[Start of section]
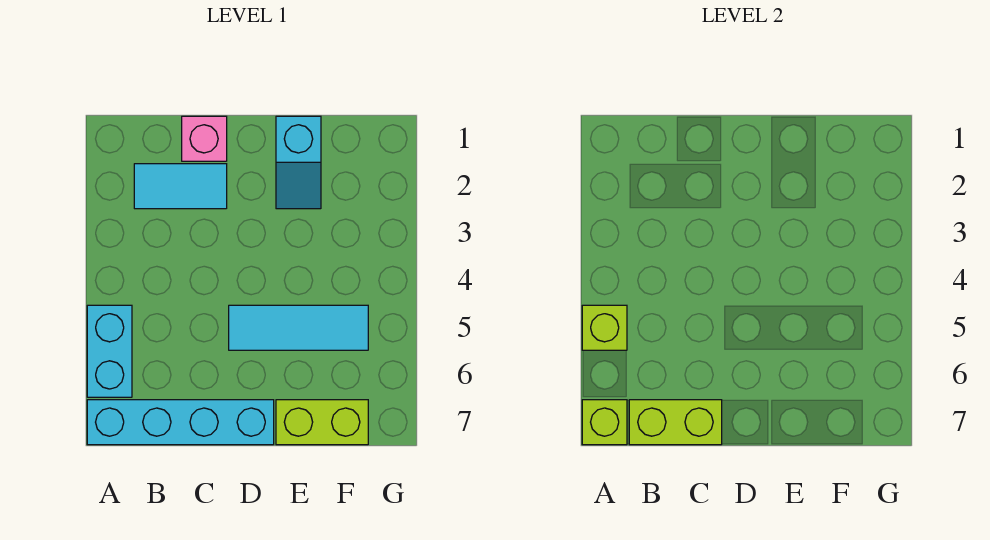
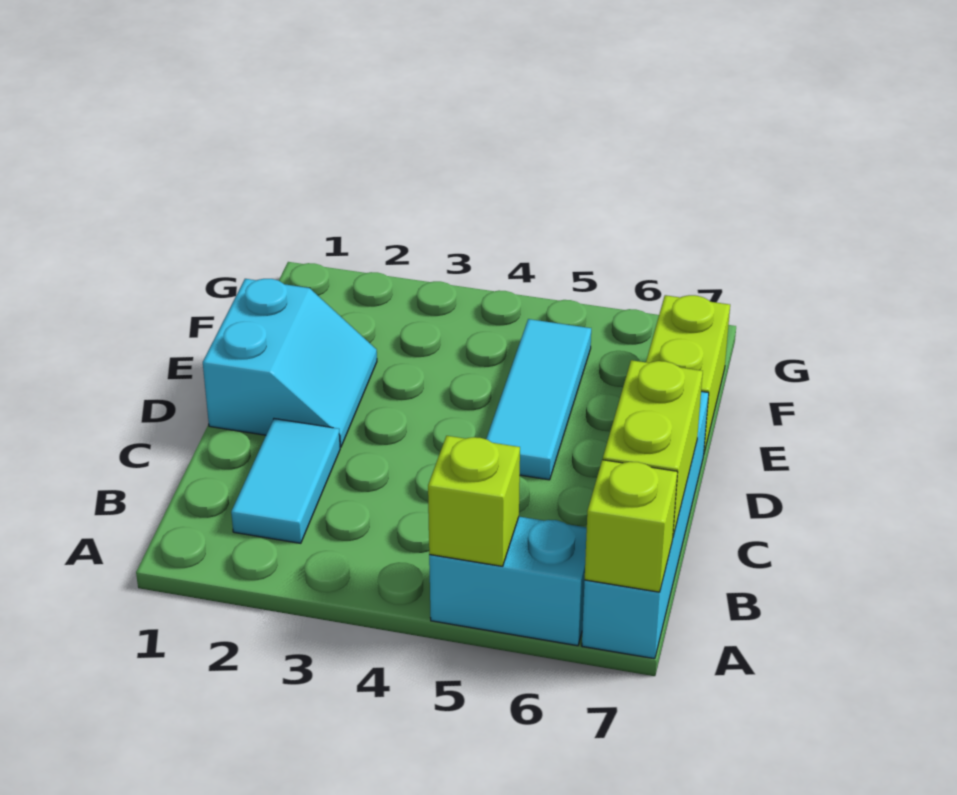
pink brick C1 level 1 -> none
cyan slope E1:E2 level 1 top 1 -> cyan slope D1:E2 level 1 top 1

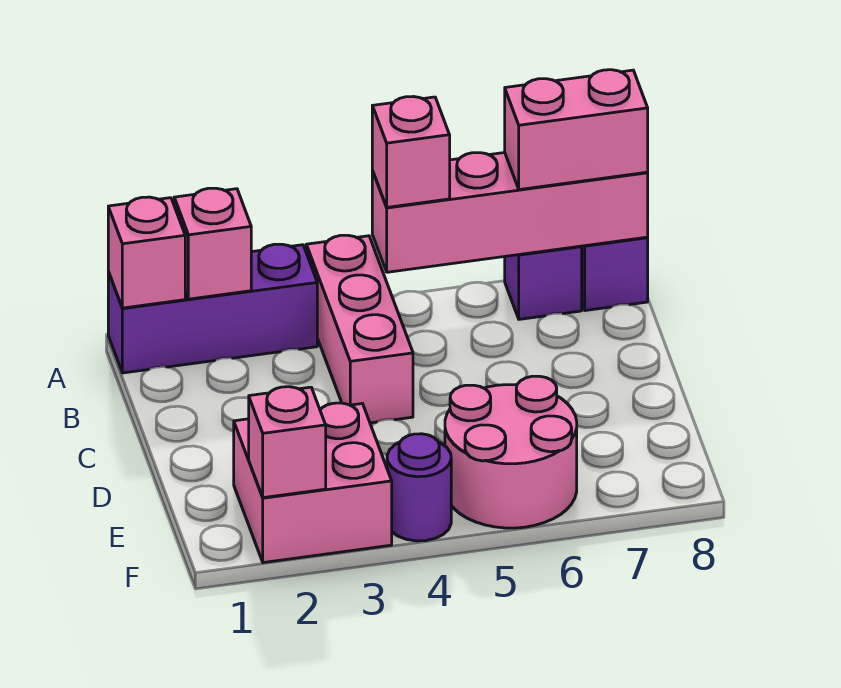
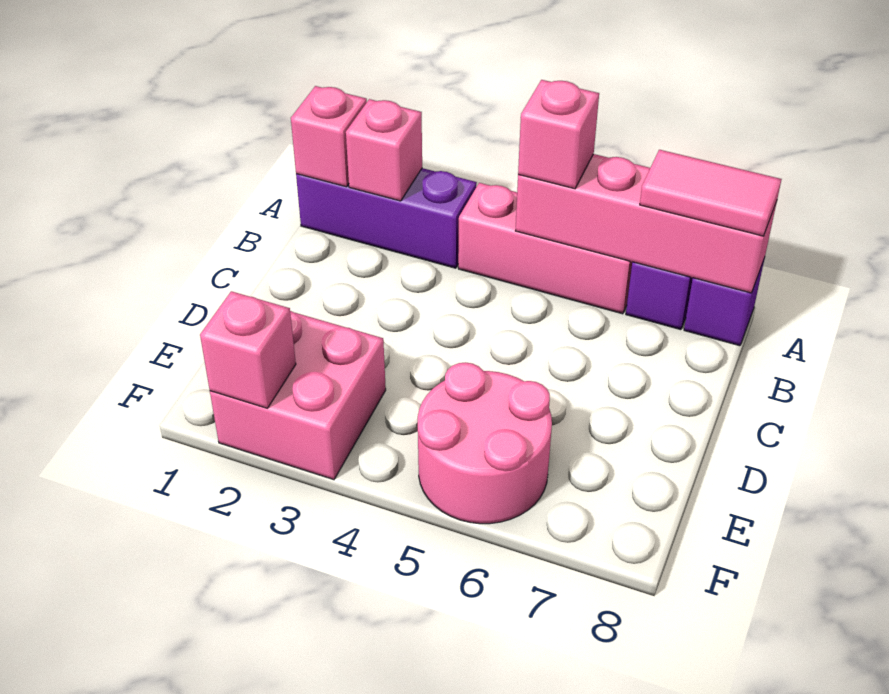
pink brick A4:C4 level 1 -> pink brick A4:A6 level 1
pink brick A7:A8 level 3 -> pink tile A7:A8 level 3
purple round brick F4 level 1 -> none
[End of section]
• _WHAT YOU HAVE TO DO_
Pick out all lines from the data above in which the word "brick" appears.

• _EXERCISE OUTPUT_
pink brick C1 level 1 -> none
pink brick A4:C4 level 1 -> pink brick A4:A6 level 1
pink brick A7:A8 level 3 -> pink tile A7:A8 level 3
purple round brick F4 level 1 -> none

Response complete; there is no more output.